[Object correspondence data]
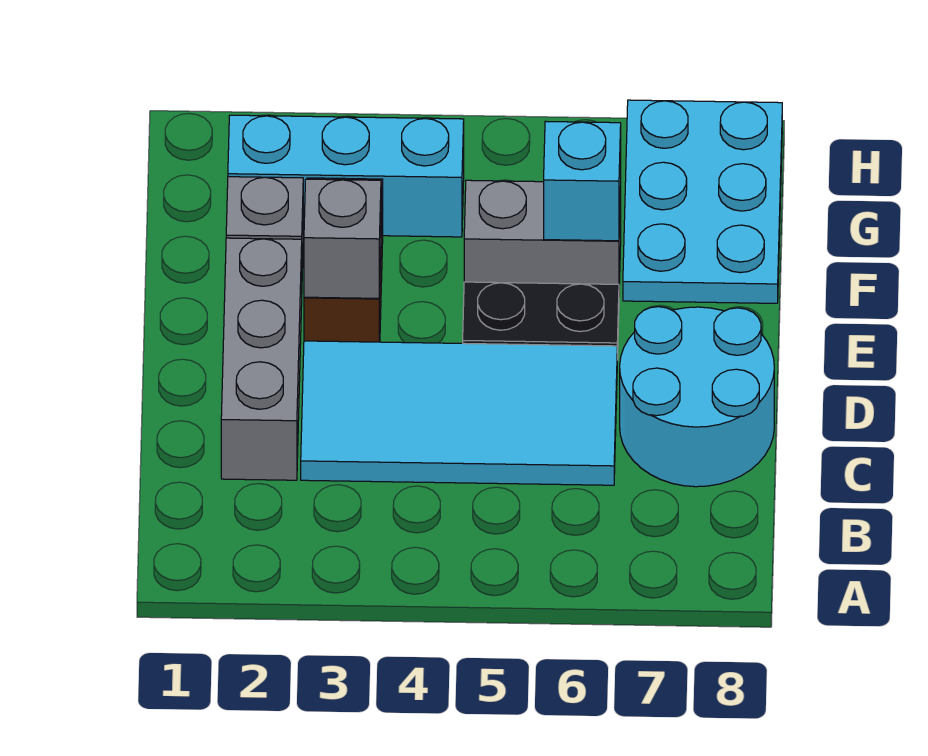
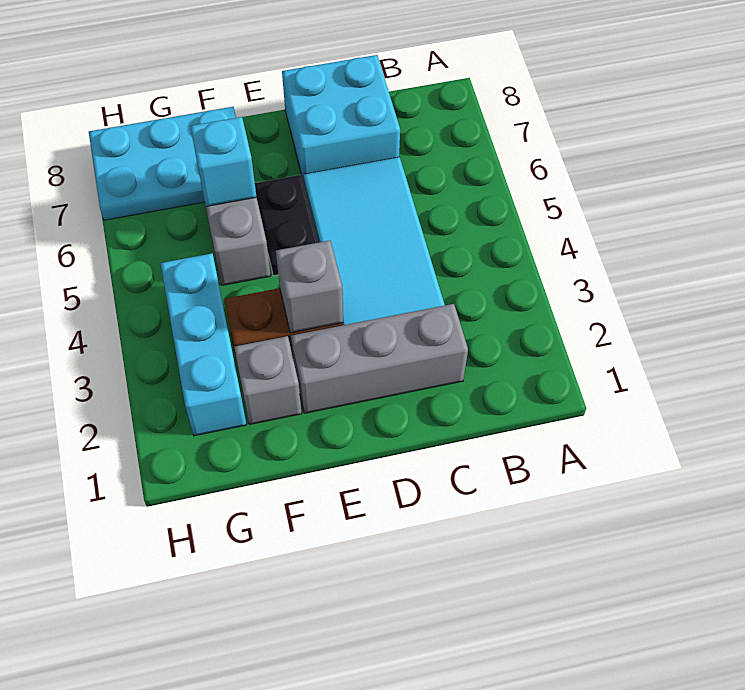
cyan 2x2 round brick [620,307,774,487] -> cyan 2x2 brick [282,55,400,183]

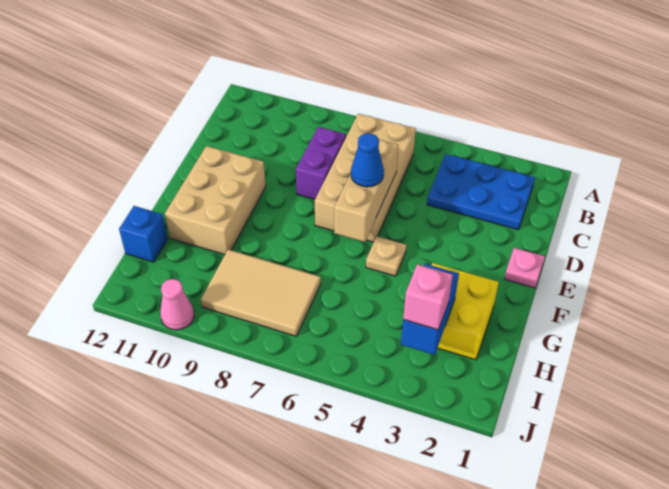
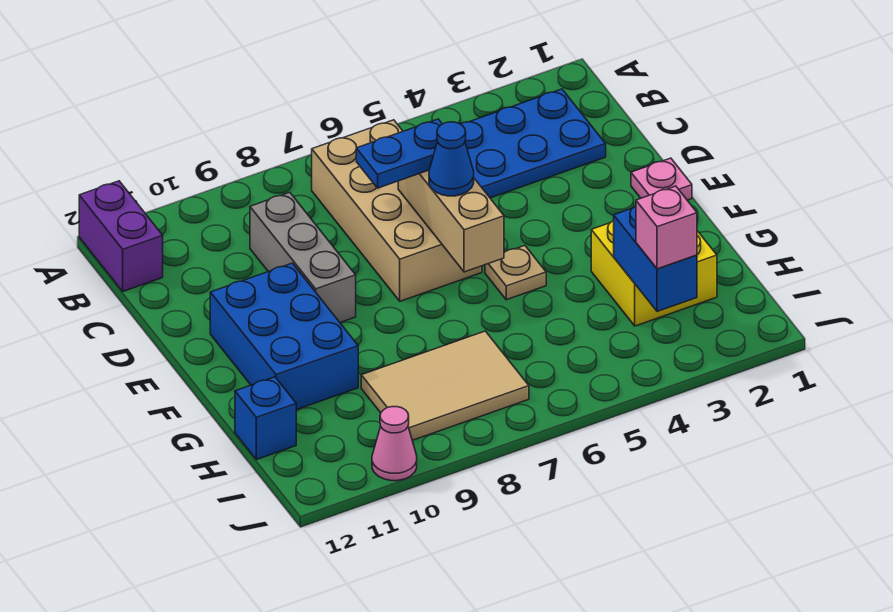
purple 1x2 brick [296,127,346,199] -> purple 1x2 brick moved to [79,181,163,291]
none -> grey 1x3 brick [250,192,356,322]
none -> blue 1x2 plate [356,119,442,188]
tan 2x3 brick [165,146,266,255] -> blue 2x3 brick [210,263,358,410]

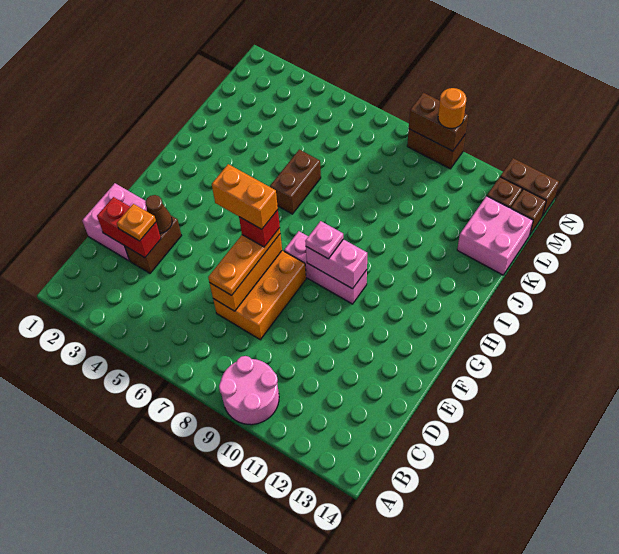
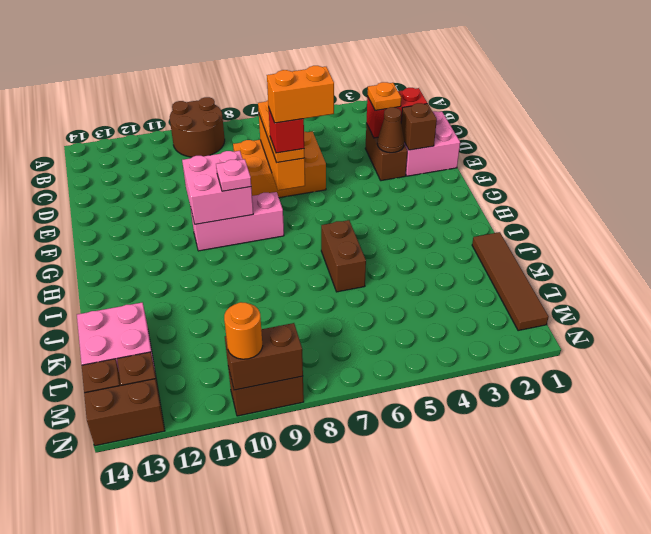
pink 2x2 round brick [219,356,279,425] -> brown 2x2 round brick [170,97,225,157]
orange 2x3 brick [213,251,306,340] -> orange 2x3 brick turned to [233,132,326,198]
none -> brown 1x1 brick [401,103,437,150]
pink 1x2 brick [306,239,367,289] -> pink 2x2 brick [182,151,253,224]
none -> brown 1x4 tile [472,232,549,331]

## [What the exercise asks]
Retyping should start at the first line of the data above and stop after the line with "none -> blue 1x2 plate [356,119,442,188]", and no picture should be included.

## [Exercise answer]
cyan 2x2 round brick [620,307,774,487] -> cyan 2x2 brick [282,55,400,183]

purple 1x2 brick [296,127,346,199] -> purple 1x2 brick moved to [79,181,163,291]
none -> grey 1x3 brick [250,192,356,322]
none -> blue 1x2 plate [356,119,442,188]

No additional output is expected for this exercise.